** INSTRUCTIONS FOR THE TASK **
Each record, word for word and stripped of pictures, is what the answer should contain.

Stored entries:
══════════

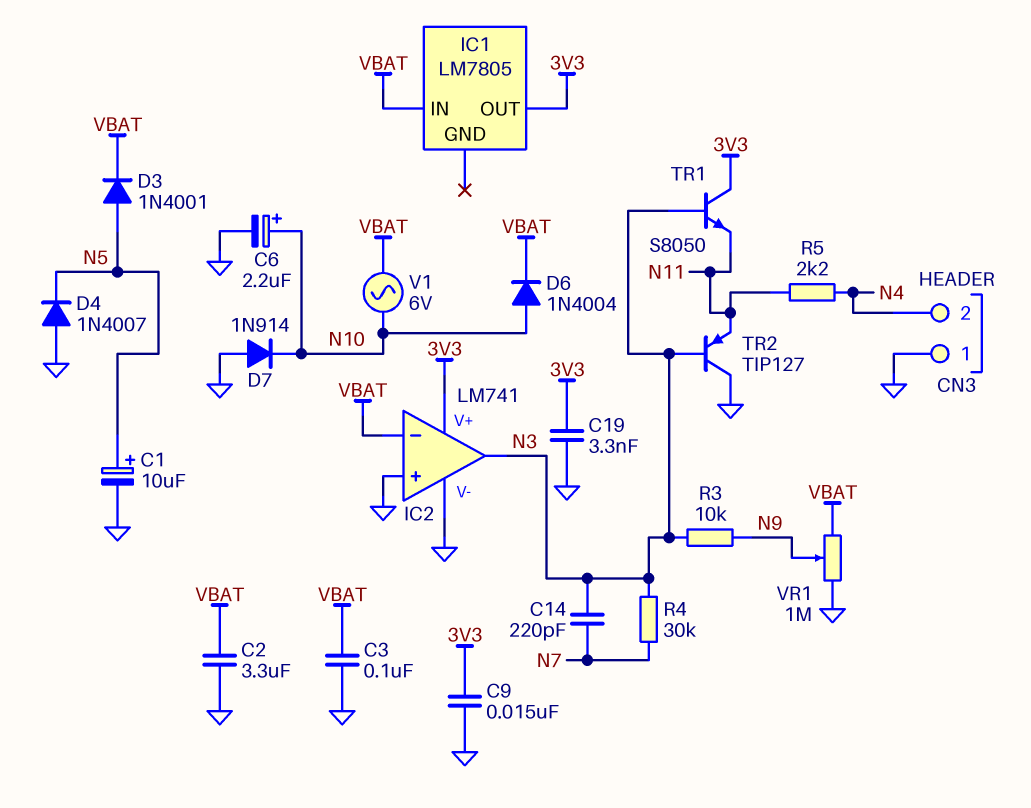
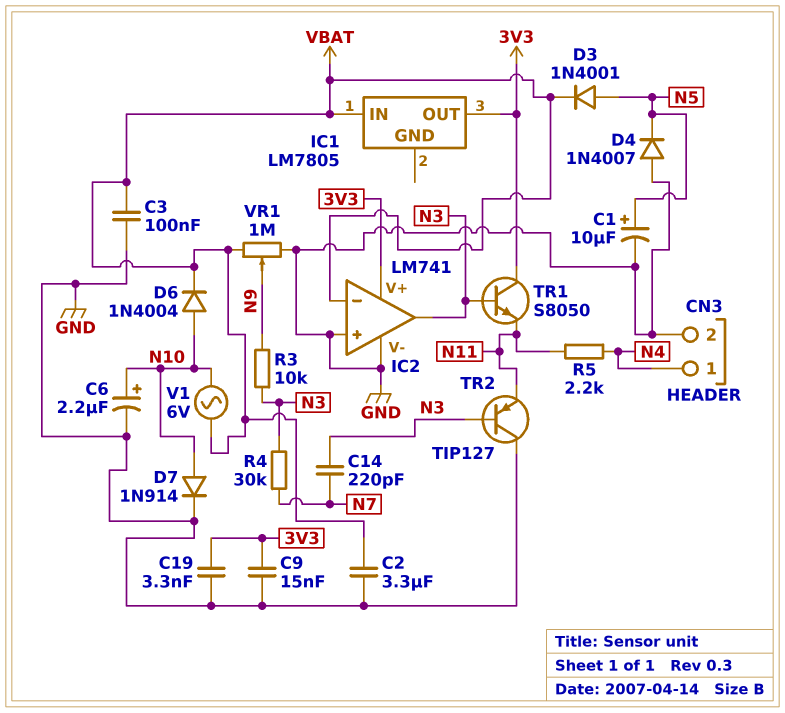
CN3 pin 1: GND -> N4
CN3 pin 2: N4 -> GND
D7: diode 1N914 (A GND, K N10) -> diode 1N914 (A N10, K GND)

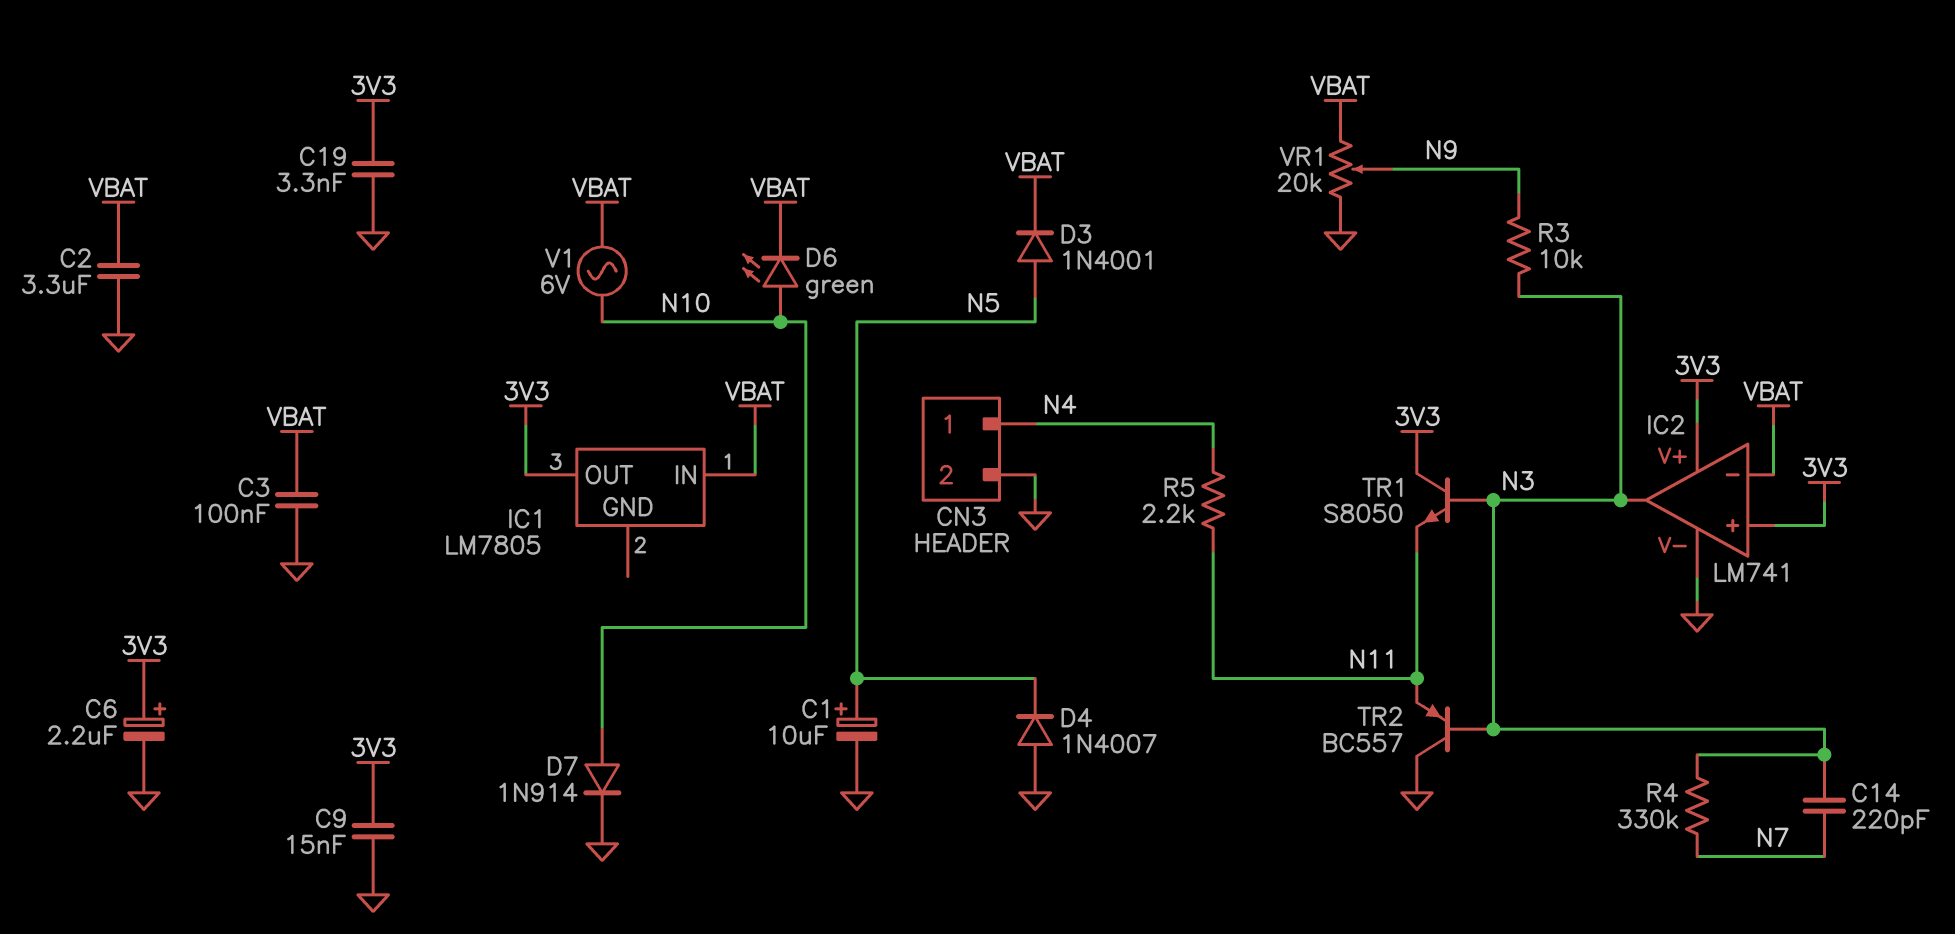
C6: 2.2uF (plus N10, minus GND) -> 2.2uF (plus 3V3, minus GND)
D6: diode 1N4004 (A N10, K VBAT) -> LED green (A N10, K VBAT)
IC2 pin in+: GND -> 3V3
R4: 30k (N3, N7) -> 330k (N3, N7)
TR2: PNP TIP127 (B N3, C GND, E N11) -> PNP BC557 (B N3, C GND, E N11)
VR1: 1M (GND, VBAT, wiper N9) -> 20k (GND, VBAT, wiper N9)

══════════

** RESPONSE AREA **
CN3 pin 1: GND -> N4
CN3 pin 2: N4 -> GND
D7: diode 1N914 (A GND, K N10) -> diode 1N914 (A N10, K GND)

C6: 2.2uF (plus N10, minus GND) -> 2.2uF (plus 3V3, minus GND)
D6: diode 1N4004 (A N10, K VBAT) -> LED green (A N10, K VBAT)
IC2 pin in+: GND -> 3V3
R4: 30k (N3, N7) -> 330k (N3, N7)
TR2: PNP TIP127 (B N3, C GND, E N11) -> PNP BC557 (B N3, C GND, E N11)
VR1: 1M (GND, VBAT, wiper N9) -> 20k (GND, VBAT, wiper N9)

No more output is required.